*** Block opens ***
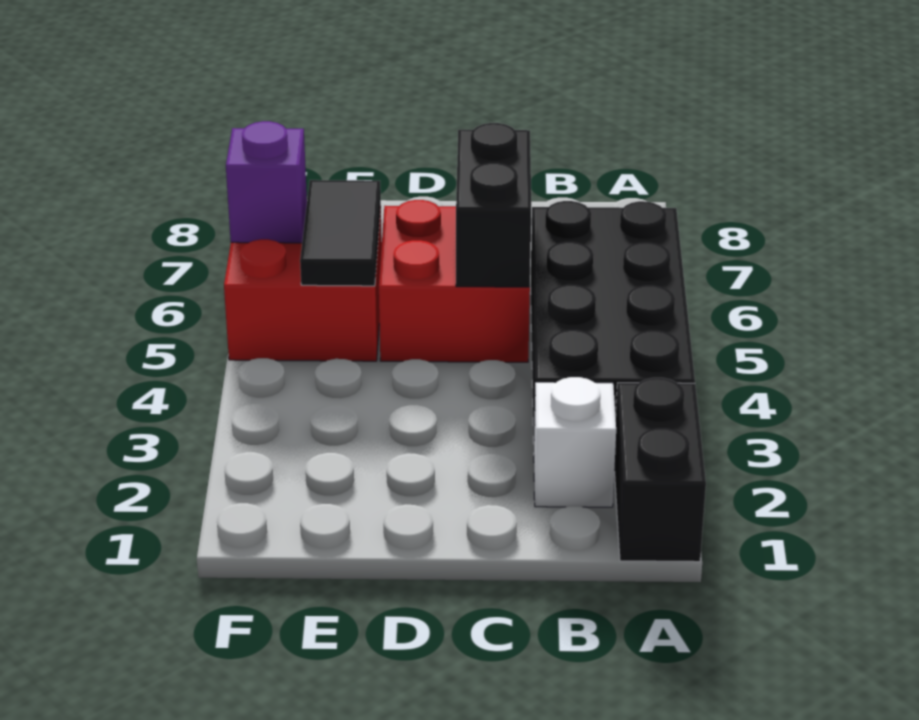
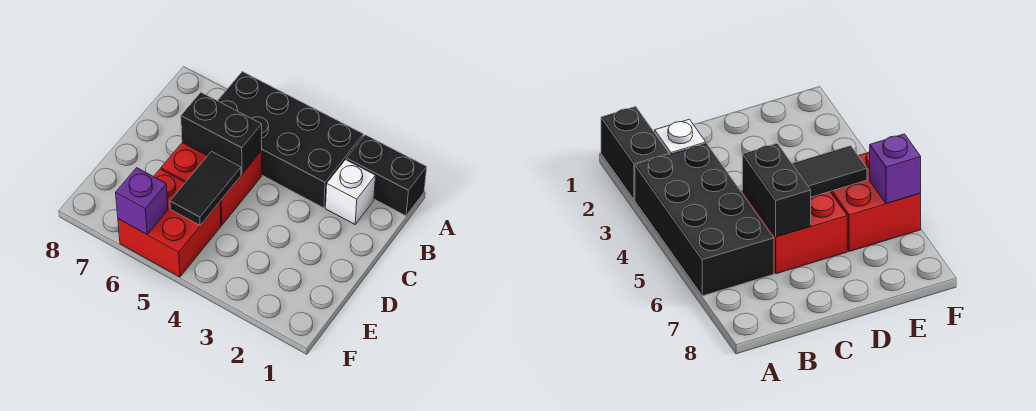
black tile E5:E6 level 2 -> black tile D5:E5 level 2

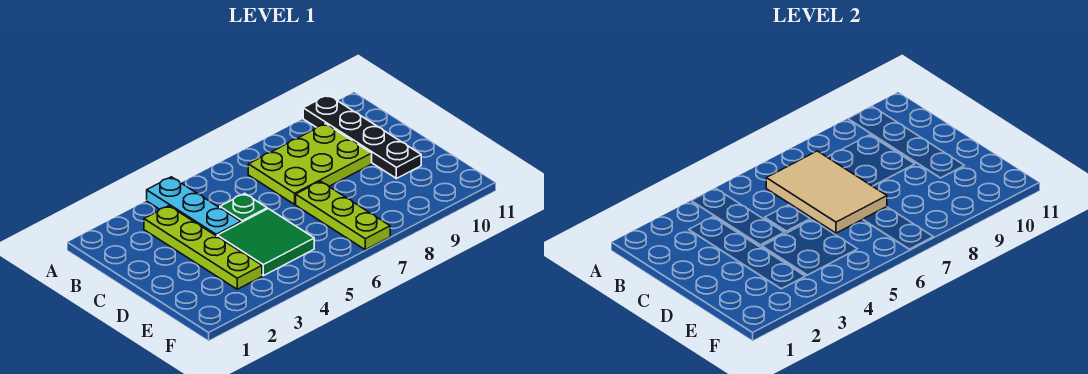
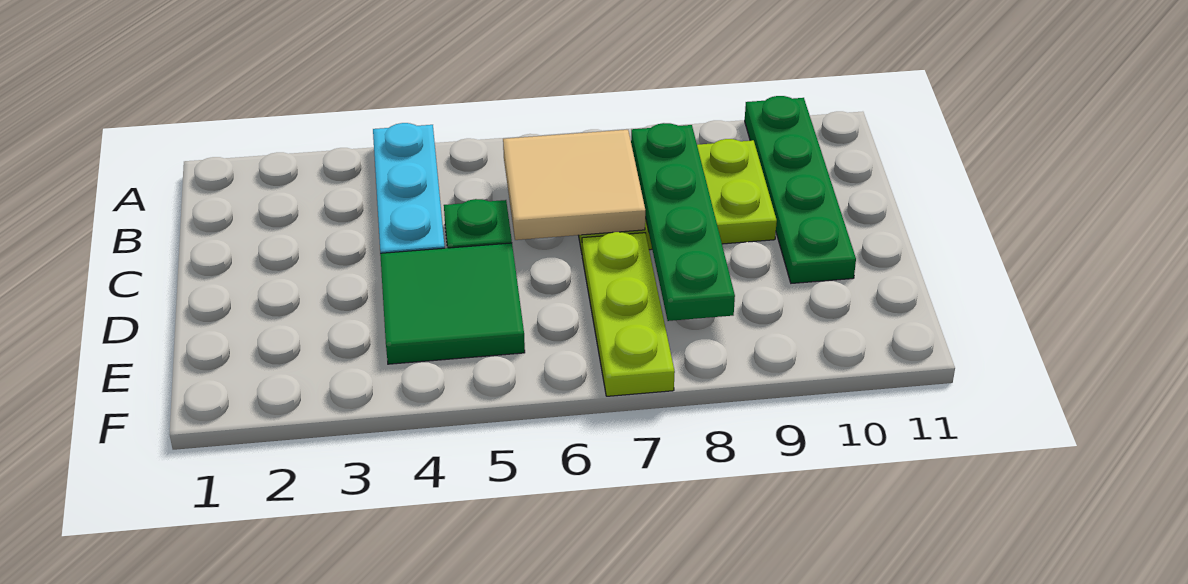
black plate A10:D10 level 1 -> green plate A10:D10 level 1
lime plate B3:E3 level 1 -> none
tan tile B6:D7 level 2 -> tan tile B6:C7 level 2
none -> green plate B8:E8 level 2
*** Block closes ***
■ Work instructions
What you give back must match the material word for word, with no images included.

■ Answer space
black tile E5:E6 level 2 -> black tile D5:E5 level 2

black plate A10:D10 level 1 -> green plate A10:D10 level 1
lime plate B3:E3 level 1 -> none
tan tile B6:D7 level 2 -> tan tile B6:C7 level 2
none -> green plate B8:E8 level 2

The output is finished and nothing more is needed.